* start Exercise data *

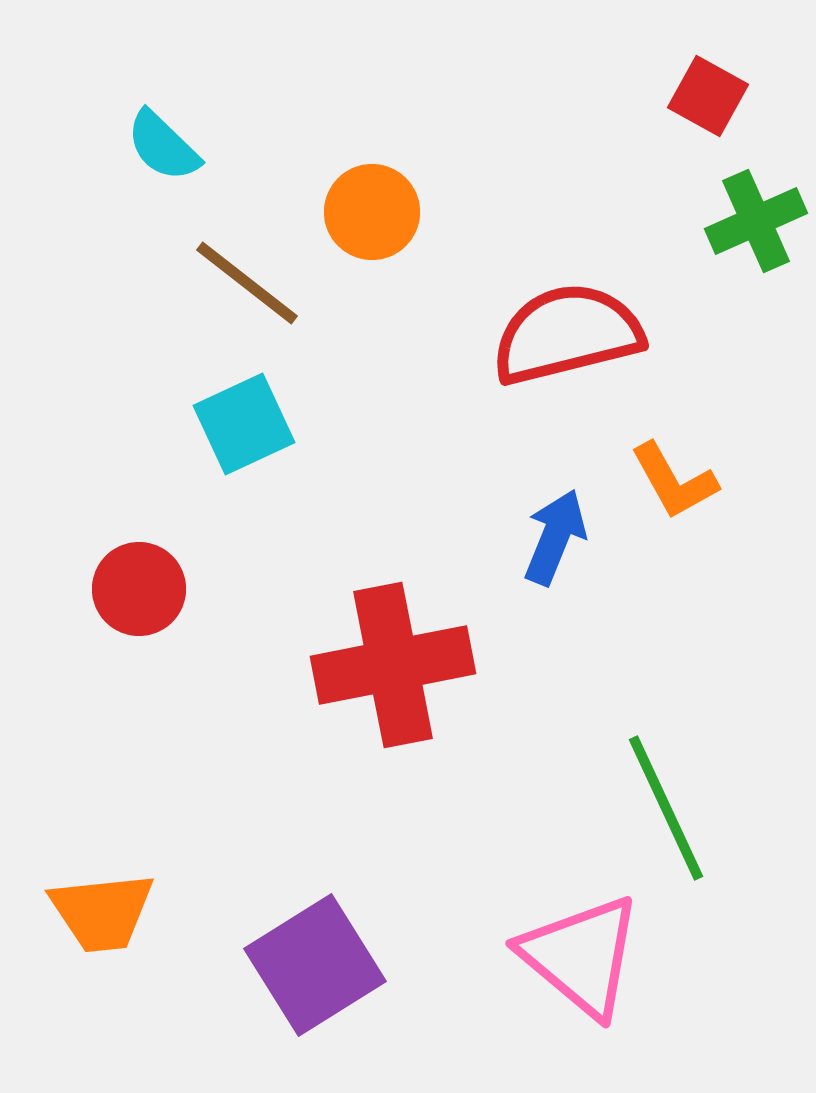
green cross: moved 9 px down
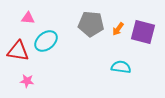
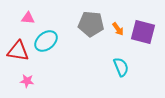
orange arrow: rotated 72 degrees counterclockwise
cyan semicircle: rotated 60 degrees clockwise
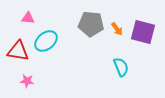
orange arrow: moved 1 px left
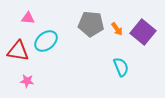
purple square: rotated 25 degrees clockwise
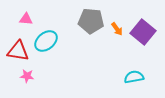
pink triangle: moved 2 px left, 1 px down
gray pentagon: moved 3 px up
cyan semicircle: moved 13 px right, 10 px down; rotated 78 degrees counterclockwise
pink star: moved 5 px up
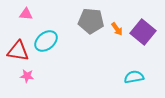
pink triangle: moved 5 px up
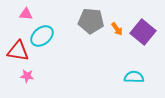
cyan ellipse: moved 4 px left, 5 px up
cyan semicircle: rotated 12 degrees clockwise
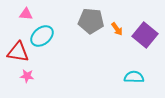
purple square: moved 2 px right, 3 px down
red triangle: moved 1 px down
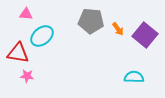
orange arrow: moved 1 px right
red triangle: moved 1 px down
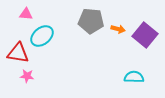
orange arrow: rotated 40 degrees counterclockwise
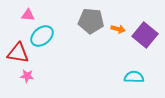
pink triangle: moved 2 px right, 1 px down
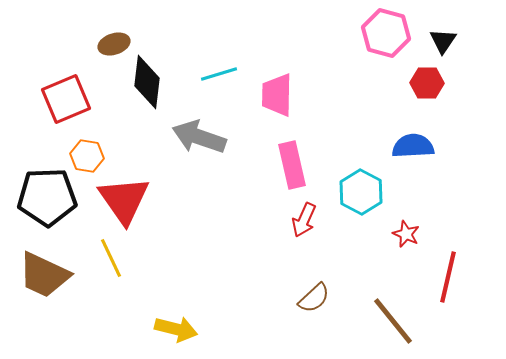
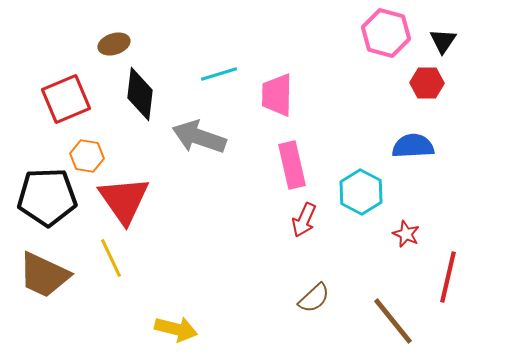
black diamond: moved 7 px left, 12 px down
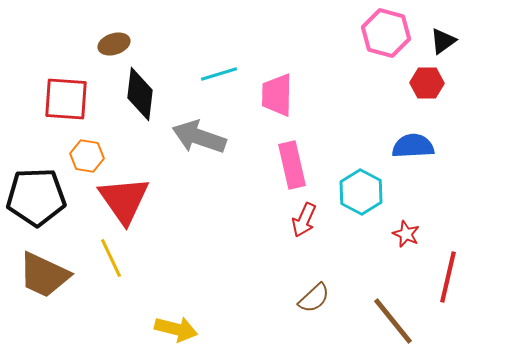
black triangle: rotated 20 degrees clockwise
red square: rotated 27 degrees clockwise
black pentagon: moved 11 px left
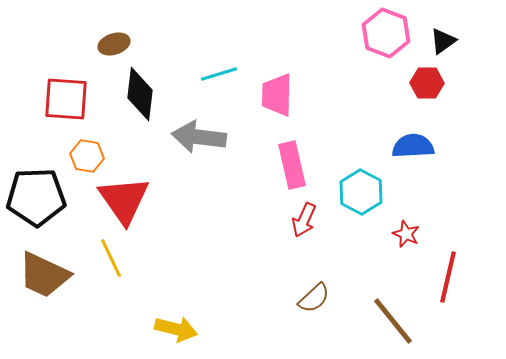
pink hexagon: rotated 6 degrees clockwise
gray arrow: rotated 12 degrees counterclockwise
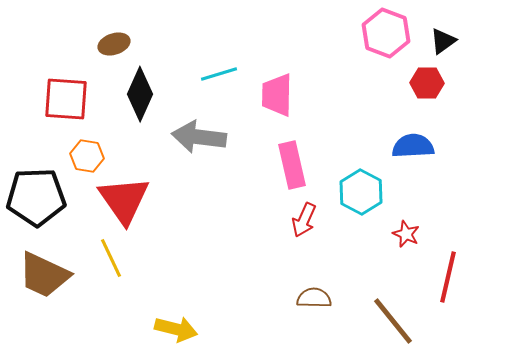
black diamond: rotated 18 degrees clockwise
brown semicircle: rotated 136 degrees counterclockwise
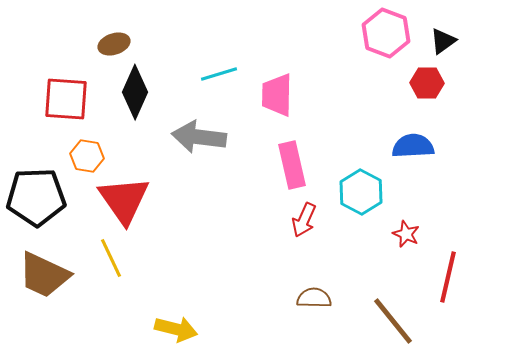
black diamond: moved 5 px left, 2 px up
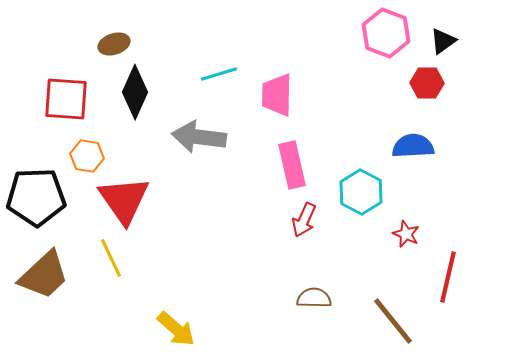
brown trapezoid: rotated 68 degrees counterclockwise
yellow arrow: rotated 27 degrees clockwise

* end Exercise data *

__Work required__
Copy every line of the material above word for word, leaving out the pictures.

__Solved exercise__
green cross: moved 9 px down
orange arrow: rotated 72 degrees counterclockwise
cyan semicircle: rotated 60 degrees clockwise
orange arrow: moved 1 px left
purple square: rotated 25 degrees clockwise
pink triangle: moved 2 px left, 1 px down
gray pentagon: moved 3 px up
cyan semicircle: moved 13 px right, 10 px down; rotated 78 degrees counterclockwise
pink star: moved 5 px up
pink triangle: moved 5 px up
cyan ellipse: moved 4 px left, 5 px up
cyan semicircle: rotated 12 degrees clockwise
purple square: moved 2 px right, 3 px down
red triangle: moved 1 px down
orange arrow: moved 1 px right
red triangle: moved 1 px down
orange arrow: rotated 40 degrees counterclockwise
pink triangle: moved 2 px right, 1 px down
black diamond: moved 7 px left, 12 px down
black triangle: rotated 20 degrees clockwise
red square: rotated 27 degrees clockwise
black pentagon: moved 11 px left
pink hexagon: rotated 6 degrees clockwise
gray arrow: rotated 12 degrees counterclockwise
black diamond: rotated 18 degrees clockwise
brown semicircle: rotated 136 degrees counterclockwise
black diamond: moved 5 px left, 2 px up
brown trapezoid: rotated 68 degrees counterclockwise
yellow arrow: rotated 27 degrees clockwise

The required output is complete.